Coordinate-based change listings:
.....
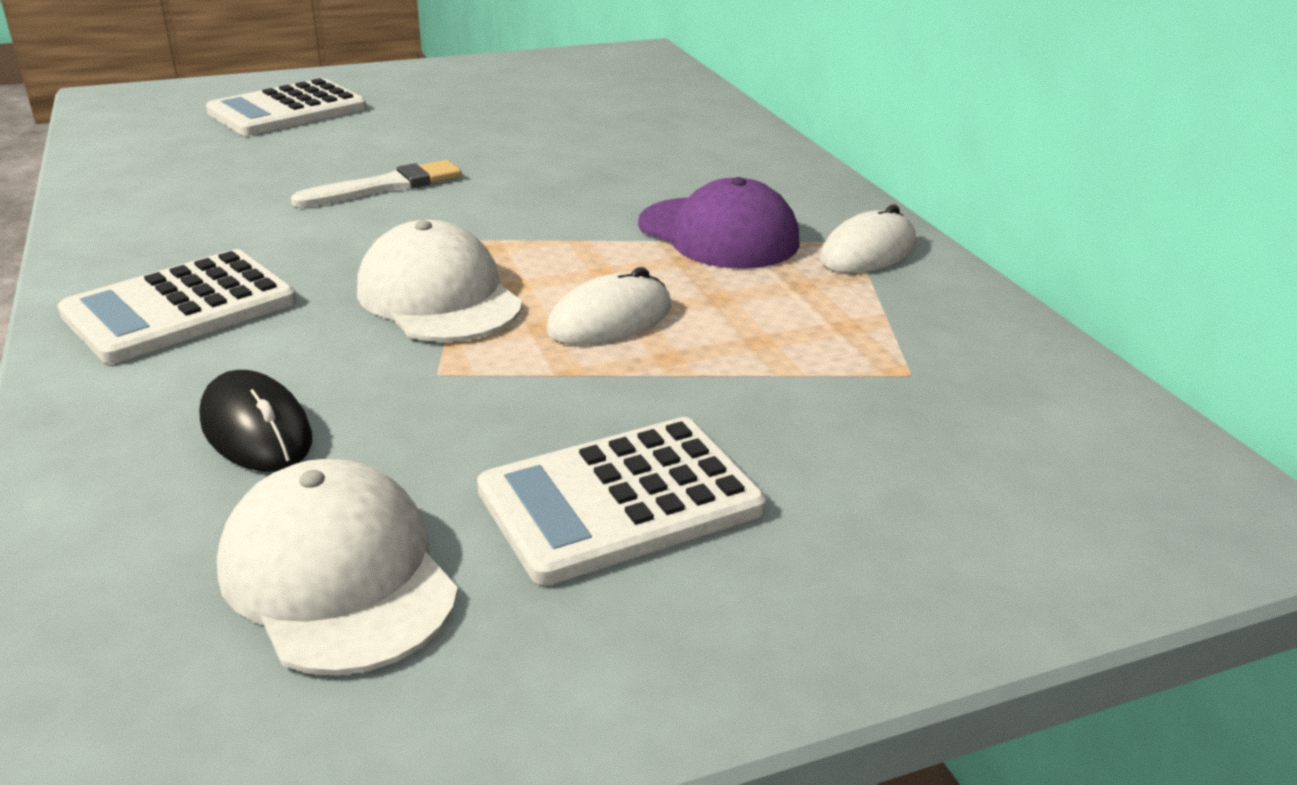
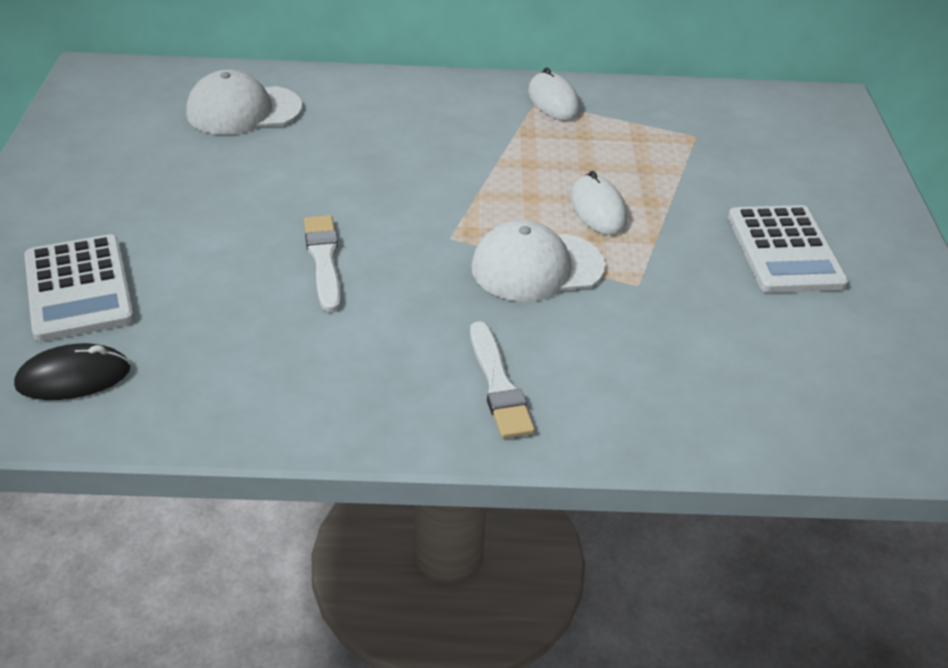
camera: 70 degrees left, 10 degrees up
(180, 308) = (498, 385): white calculator -> white brush
(256, 430) = (681, 363): black mouse -> black mouse (73, 377)
(338, 576) = (828, 348): white cap -> white cap (244, 110)
(718, 234) = (499, 141): purple cap -> none

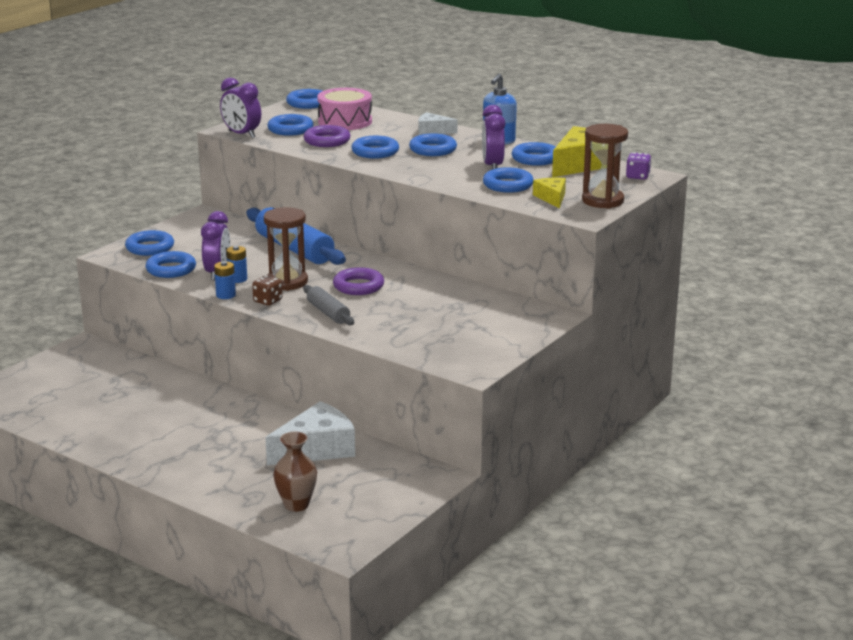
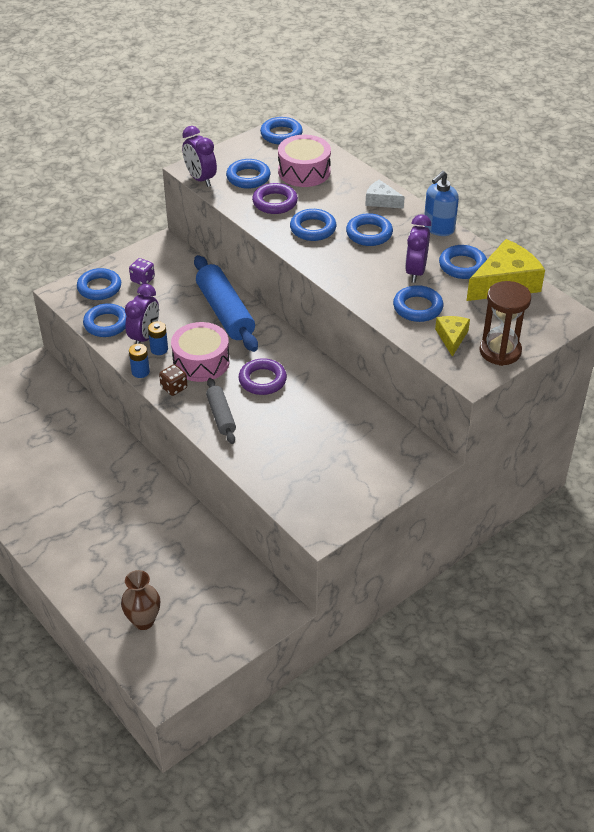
camera: 15 degrees right, 20 degrees up
(287, 282) = (201, 362): brown hourglass -> pink drum
(317, 449) = (186, 548): white cheese -> none
(637, 176) = (552, 314): purple dice -> purple dice (142, 279)

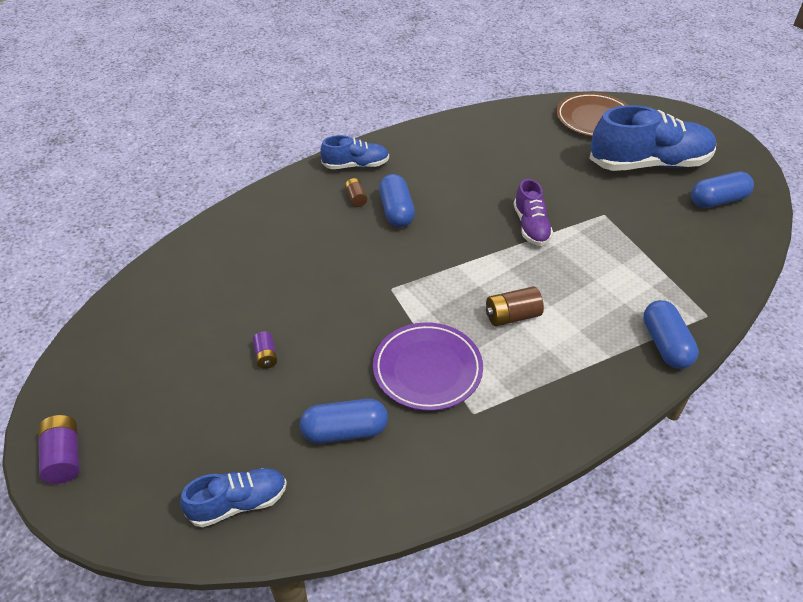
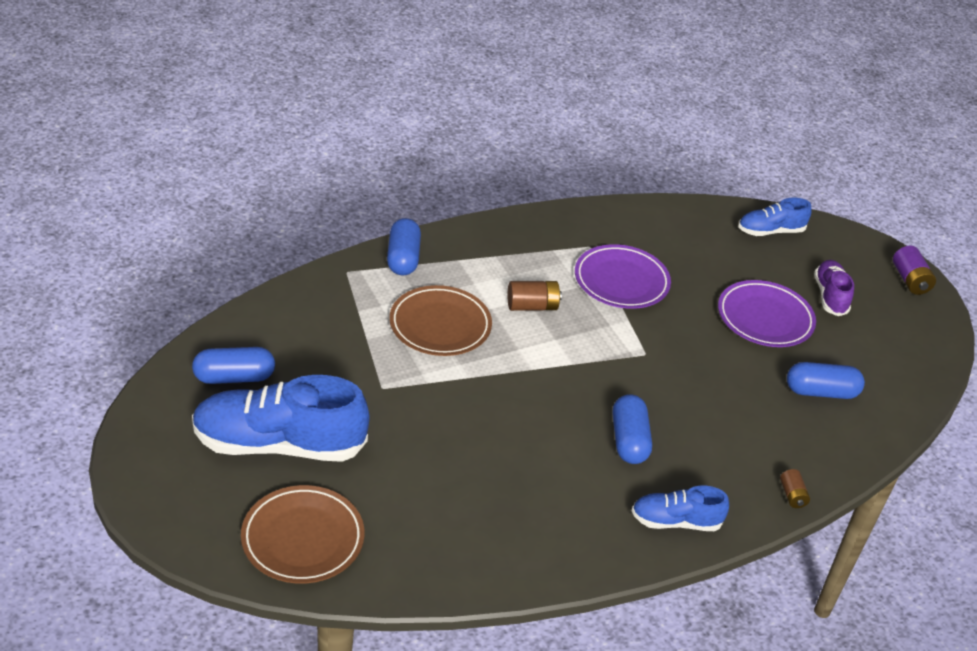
camera: 175 degrees left, 5 degrees down
(266, 356) = (765, 318): purple battery -> purple plate
(345, 431) = (694, 255): blue capsule -> blue capsule (821, 392)
(356, 198) = (677, 468): brown battery -> brown battery (792, 495)
(531, 226) = (475, 390): purple shoe -> purple shoe (830, 296)
(588, 277) = (440, 325): none -> brown plate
.....
Your answer should be every line above that contains the word "purple".

== Expected answer ==
(718, 234) = (499, 141): purple cap -> none
(637, 176) = (552, 314): purple dice -> purple dice (142, 279)
(266, 356) = (765, 318): purple battery -> purple plate
(531, 226) = (475, 390): purple shoe -> purple shoe (830, 296)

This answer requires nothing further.